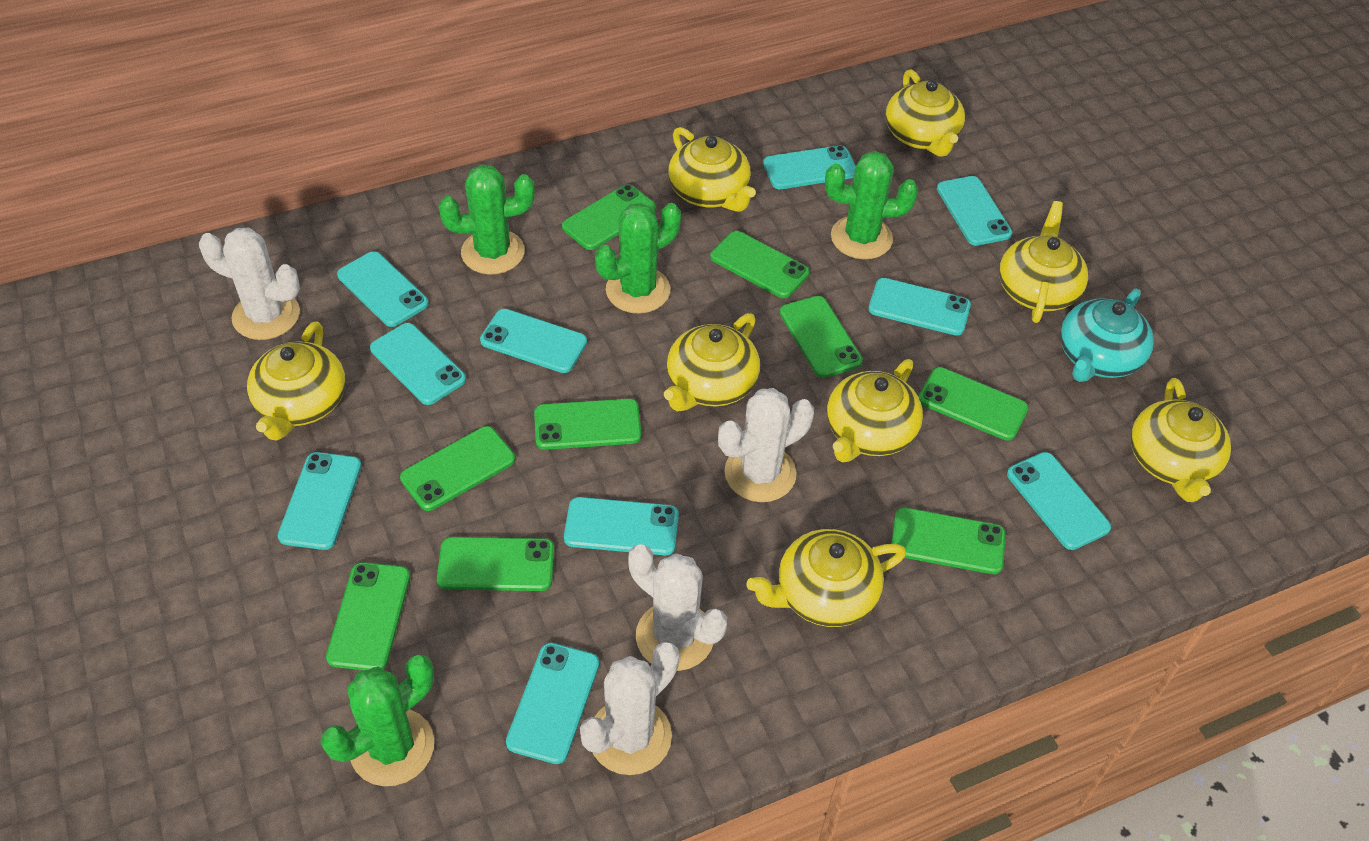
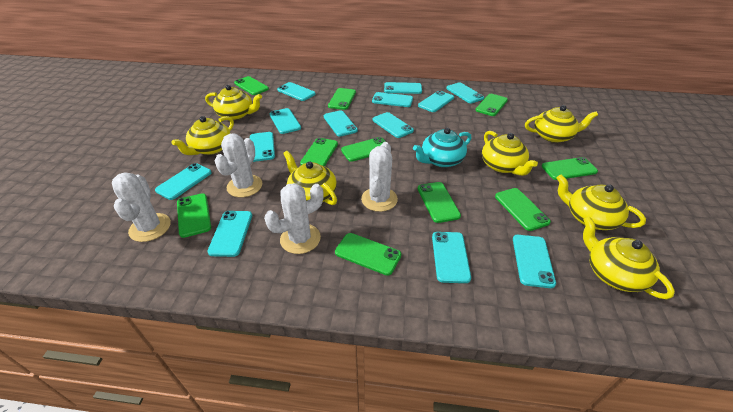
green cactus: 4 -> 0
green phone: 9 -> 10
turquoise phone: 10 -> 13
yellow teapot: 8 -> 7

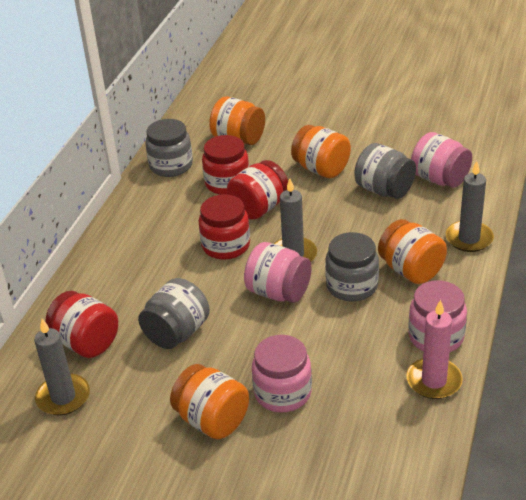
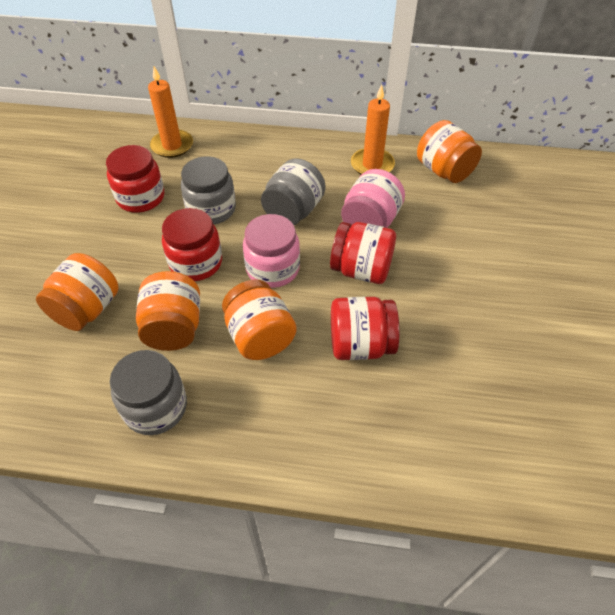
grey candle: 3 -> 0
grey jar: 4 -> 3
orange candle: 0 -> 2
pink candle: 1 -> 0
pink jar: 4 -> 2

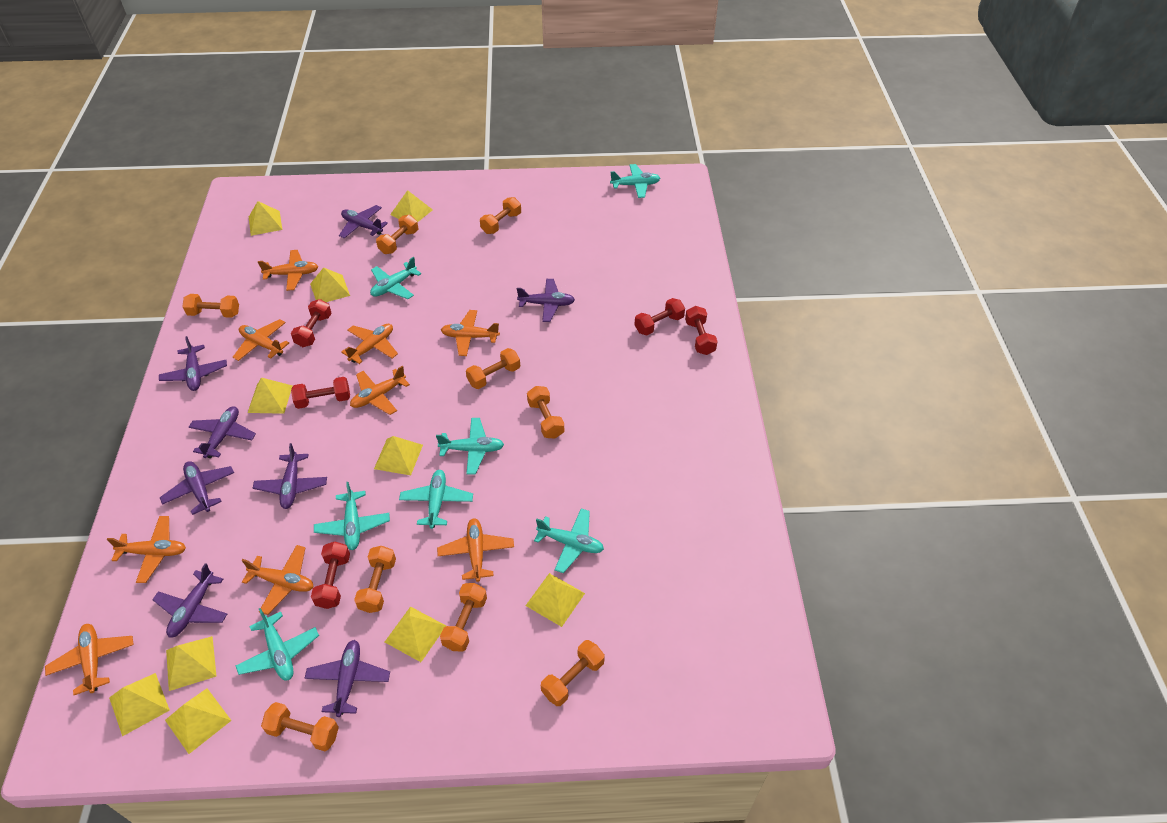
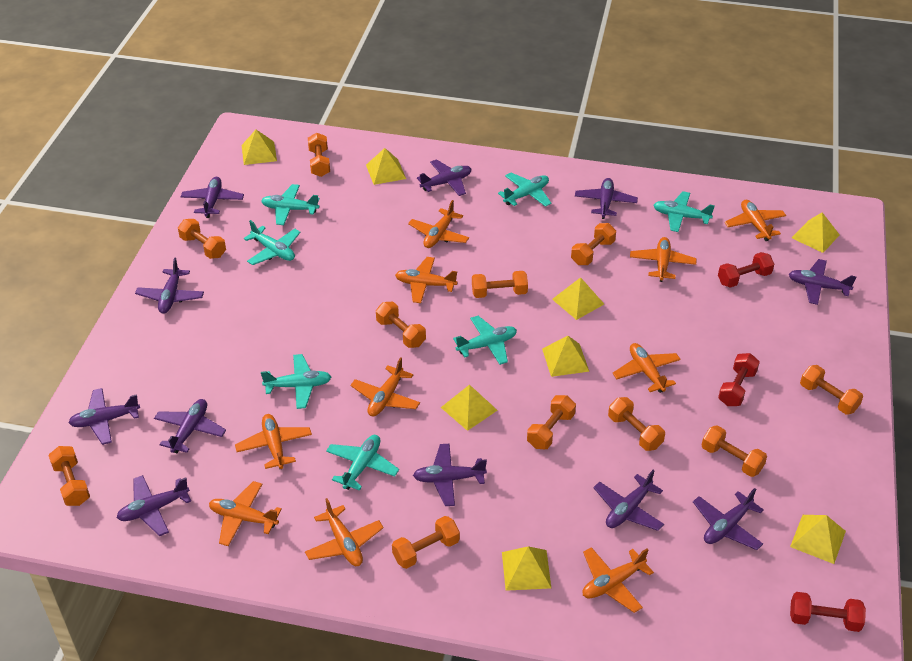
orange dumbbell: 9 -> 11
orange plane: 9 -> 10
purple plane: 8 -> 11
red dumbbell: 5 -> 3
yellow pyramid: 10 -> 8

────────

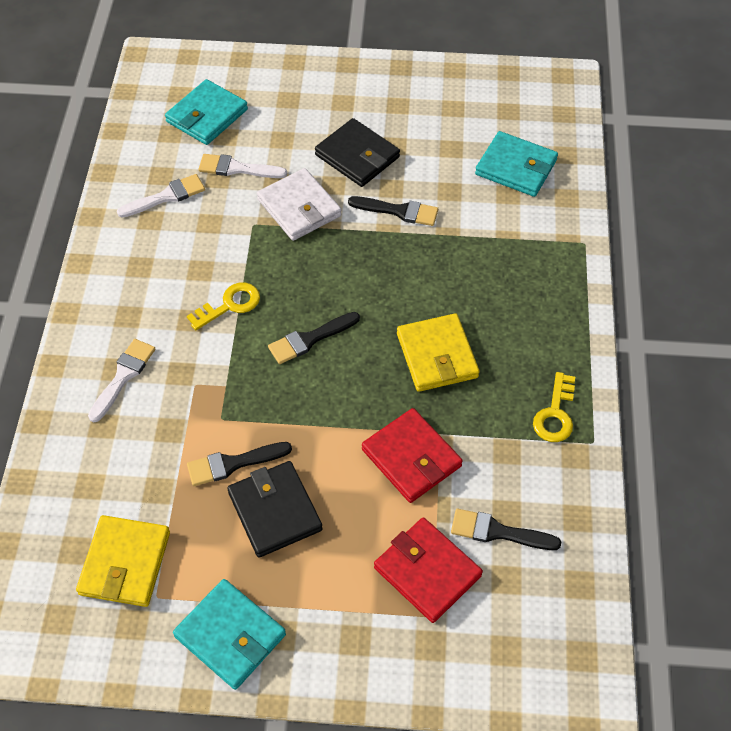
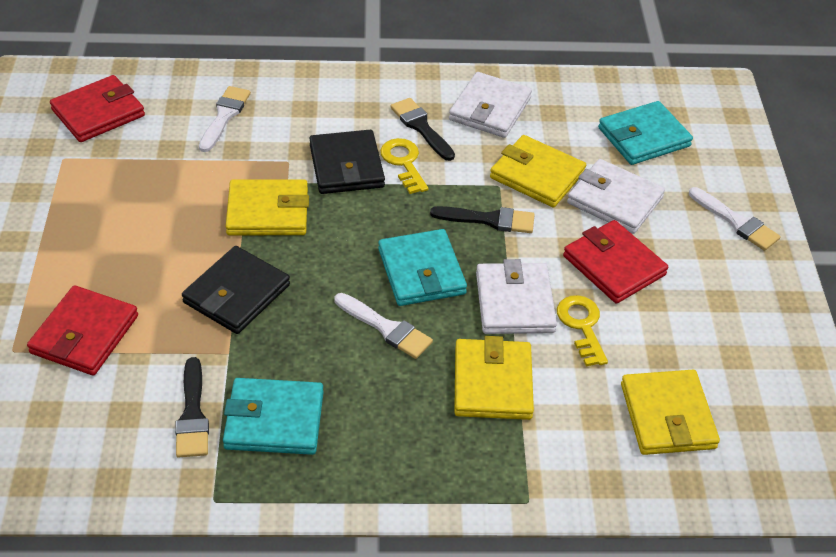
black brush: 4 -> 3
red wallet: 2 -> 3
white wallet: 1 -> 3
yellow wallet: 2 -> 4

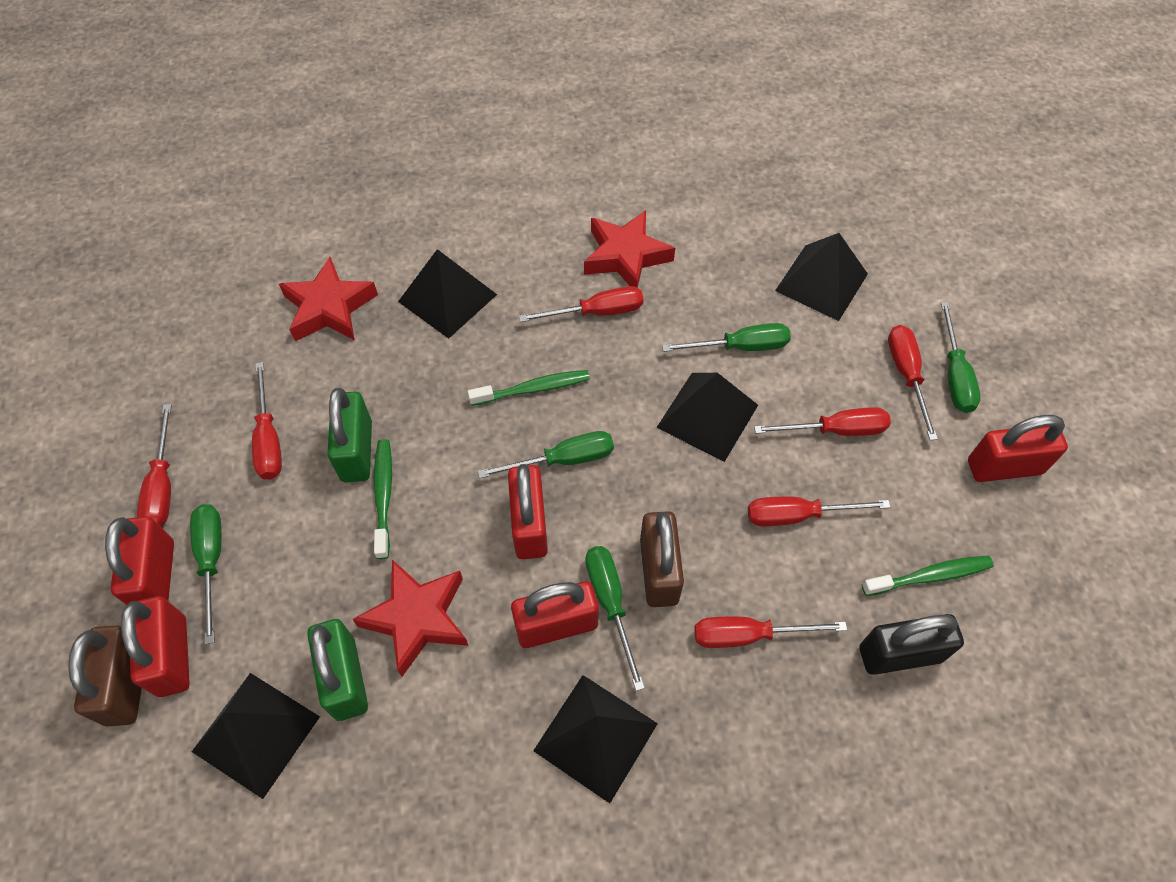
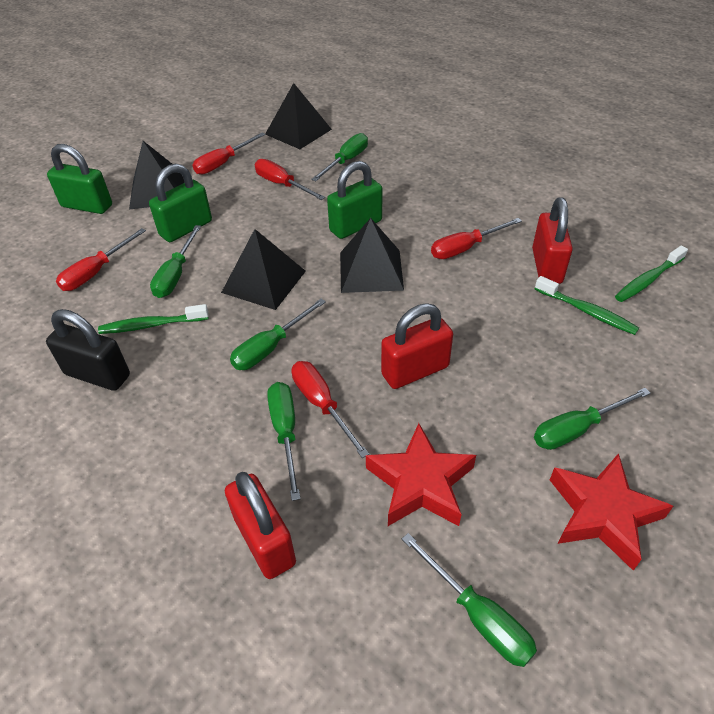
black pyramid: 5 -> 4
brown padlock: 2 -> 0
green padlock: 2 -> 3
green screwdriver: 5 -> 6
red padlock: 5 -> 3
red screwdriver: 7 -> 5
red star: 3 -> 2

────────

WHAT IS REQUIRED
Output should consist of the lines above from the one with "green phone: 9 -> 10" down to the one with "yellow pyramid: 10 -> 8", exact and without pictures.

RESPONSE FOR THIS EXERCISE
green phone: 9 -> 10
turquoise phone: 10 -> 13
yellow teapot: 8 -> 7

grey candle: 3 -> 0
grey jar: 4 -> 3
orange candle: 0 -> 2
pink candle: 1 -> 0
pink jar: 4 -> 2

orange dumbbell: 9 -> 11
orange plane: 9 -> 10
purple plane: 8 -> 11
red dumbbell: 5 -> 3
yellow pyramid: 10 -> 8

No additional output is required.